Action item → Write out the whole listing below exactly, skipping each picture.

[Information given]

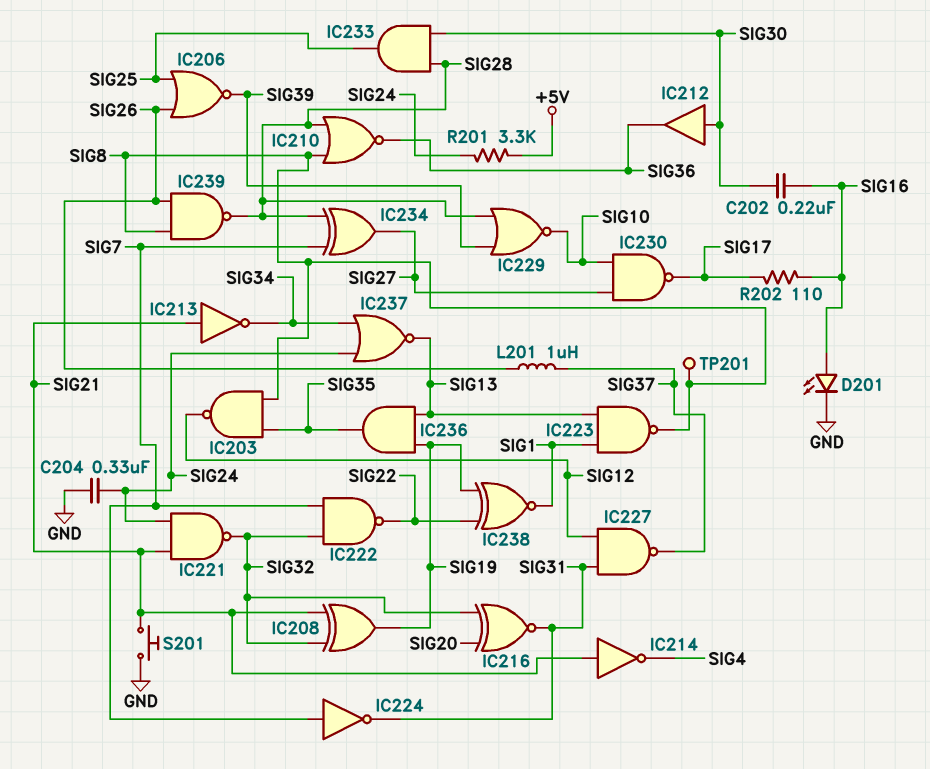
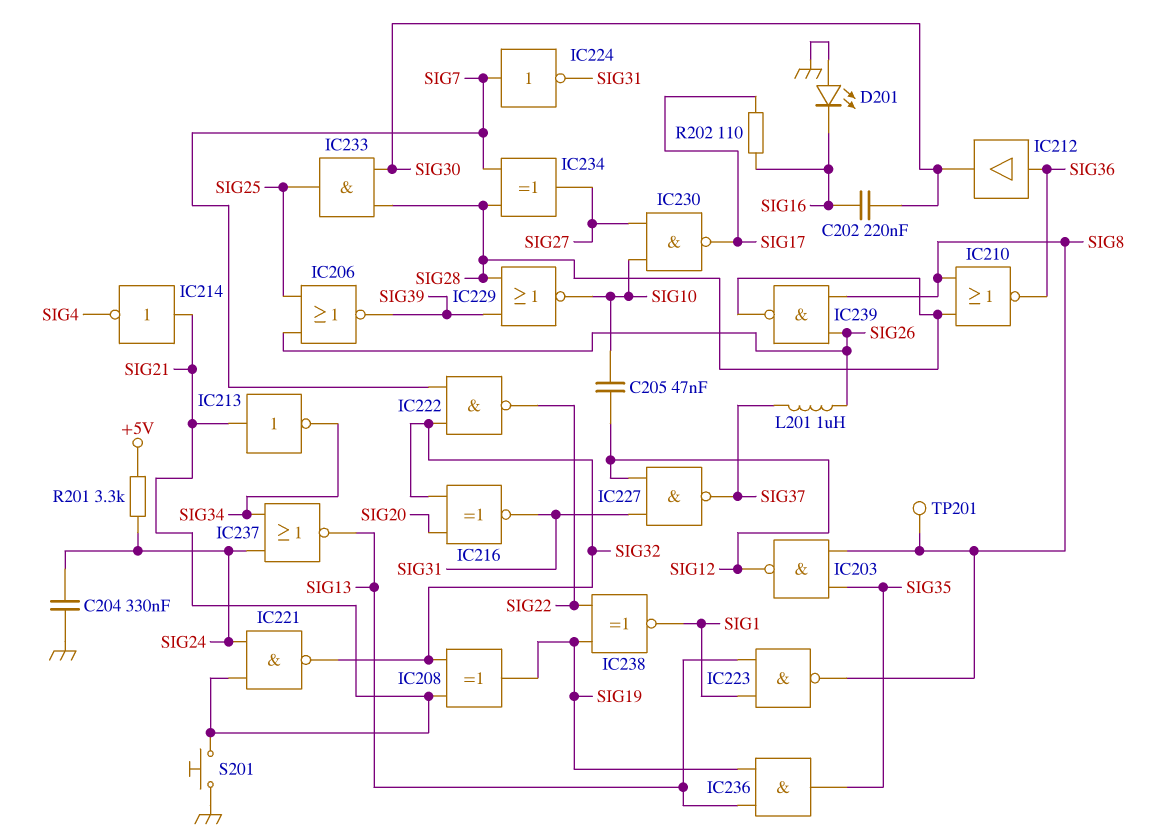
C205: none -> 47nF (SIG10, SIG12)
D201: LED (A SIG16, K GND) -> LED (A GND, K SIG16)
IC212: buffer (in SIG30, out SIG36) -> buffer (in SIG36, out SIG30)

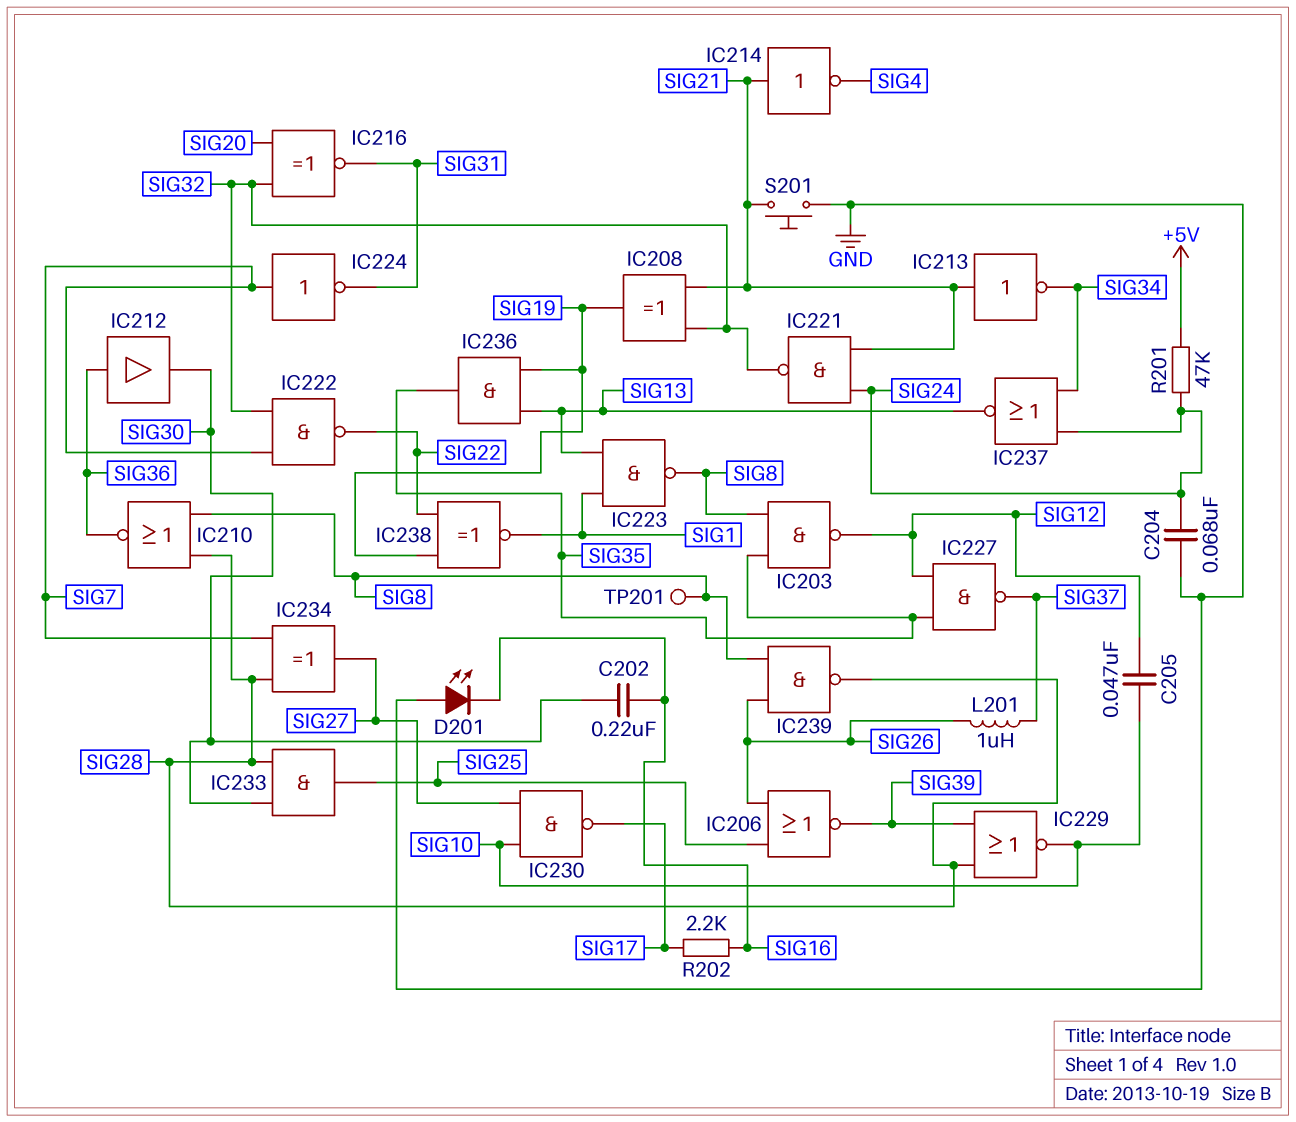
C204: 330nF (GND, SIG24) -> 68nF (GND, SIG24)
IC227: NAND (in SIG12, in SIG31, out SIG37) -> NAND (in SIG12, in SIG35, out SIG37)
R201: 3.3k (+5V, SIG24) -> 47k (+5V, SIG24)
R202: 110 (SIG16, SIG17) -> 2.2k (SIG16, SIG17)

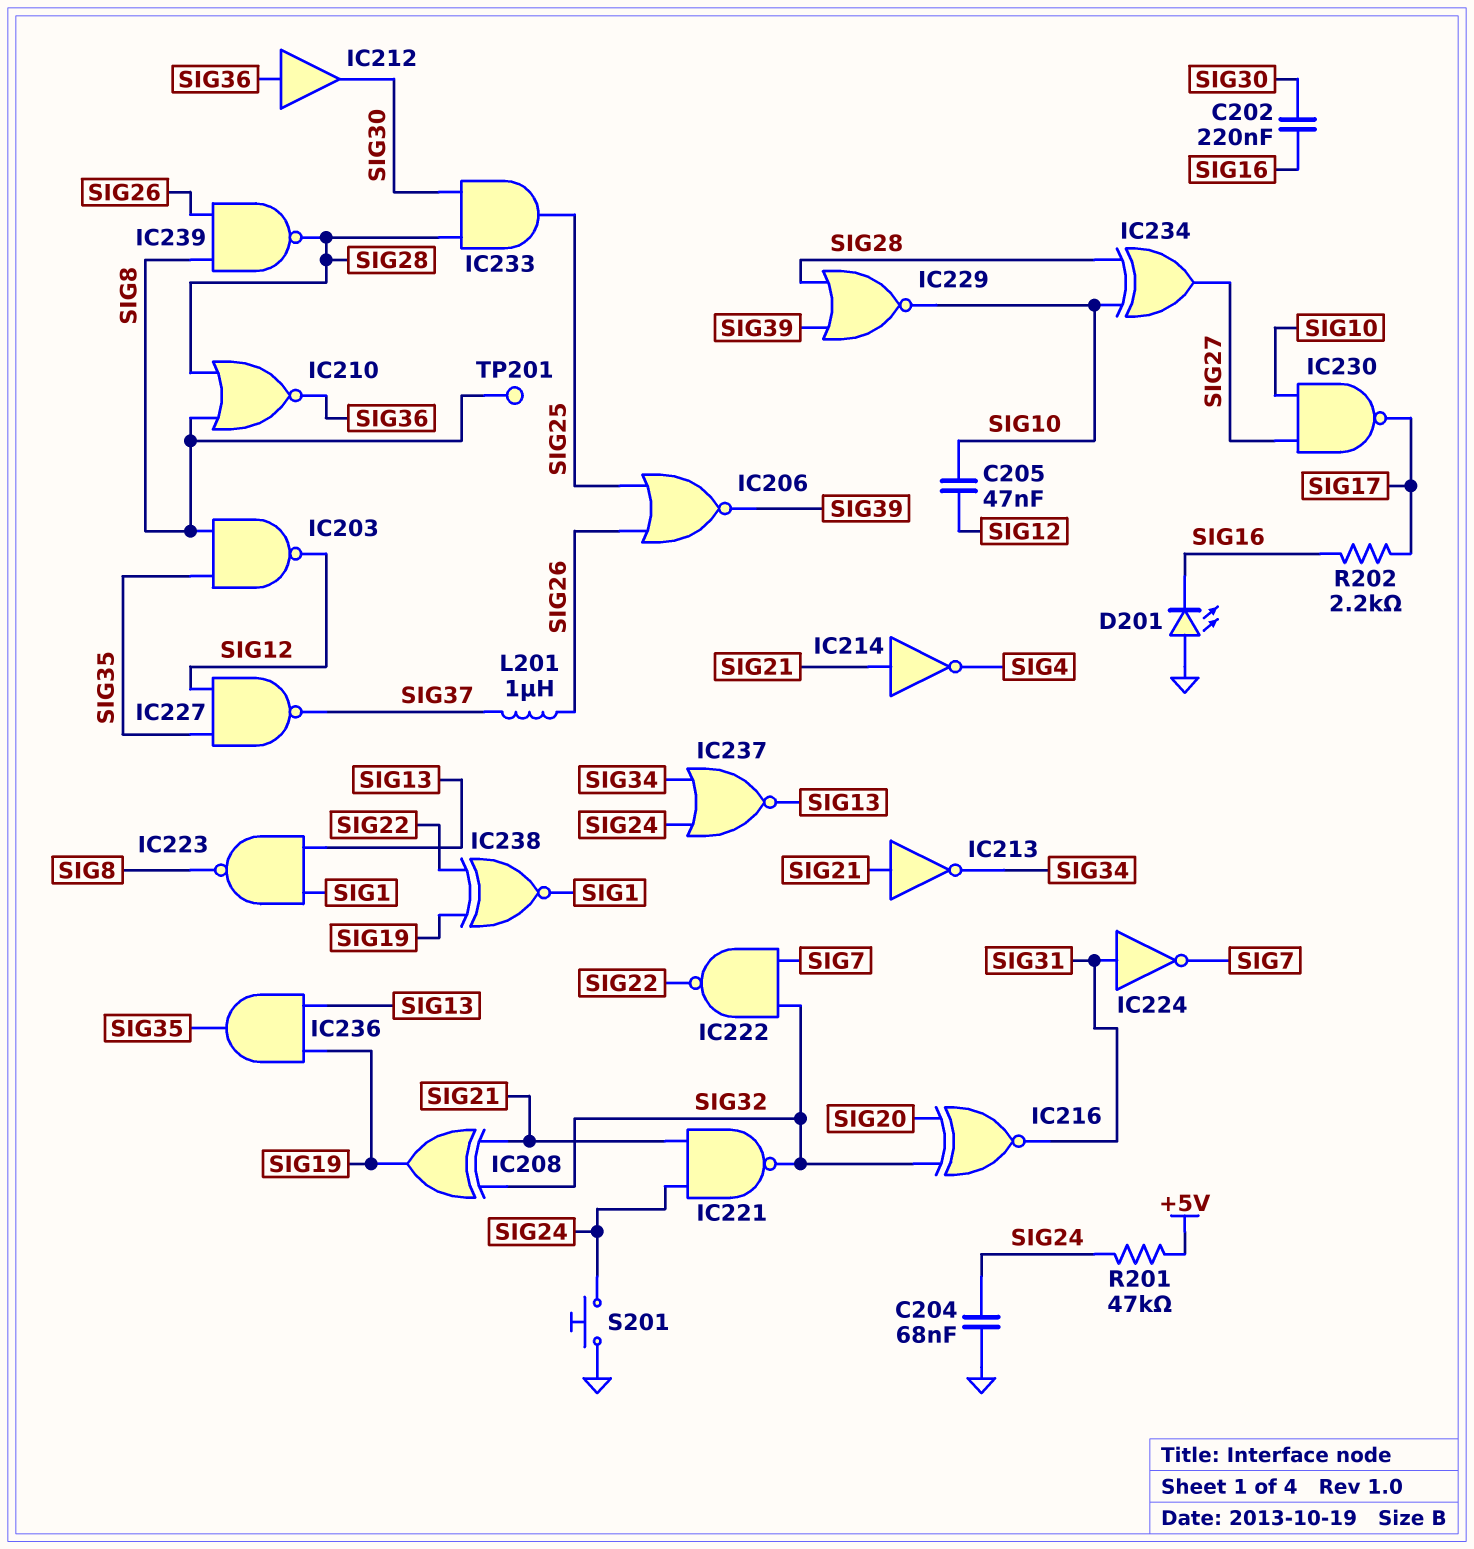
IC224: NOT (in SIG7, out SIG31) -> NOT (in SIG31, out SIG7)
IC234: XOR (in SIG7, in SIG28, out SIG27) -> XOR (in SIG10, in SIG28, out SIG27)
S201: button (GND, SIG21) -> button (GND, SIG24)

[/Information given]

Expected answer →
C205: none -> 47nF (SIG10, SIG12)
D201: LED (A SIG16, K GND) -> LED (A GND, K SIG16)
IC212: buffer (in SIG30, out SIG36) -> buffer (in SIG36, out SIG30)

C204: 330nF (GND, SIG24) -> 68nF (GND, SIG24)
IC227: NAND (in SIG12, in SIG31, out SIG37) -> NAND (in SIG12, in SIG35, out SIG37)
R201: 3.3k (+5V, SIG24) -> 47k (+5V, SIG24)
R202: 110 (SIG16, SIG17) -> 2.2k (SIG16, SIG17)

IC224: NOT (in SIG7, out SIG31) -> NOT (in SIG31, out SIG7)
IC234: XOR (in SIG7, in SIG28, out SIG27) -> XOR (in SIG10, in SIG28, out SIG27)
S201: button (GND, SIG21) -> button (GND, SIG24)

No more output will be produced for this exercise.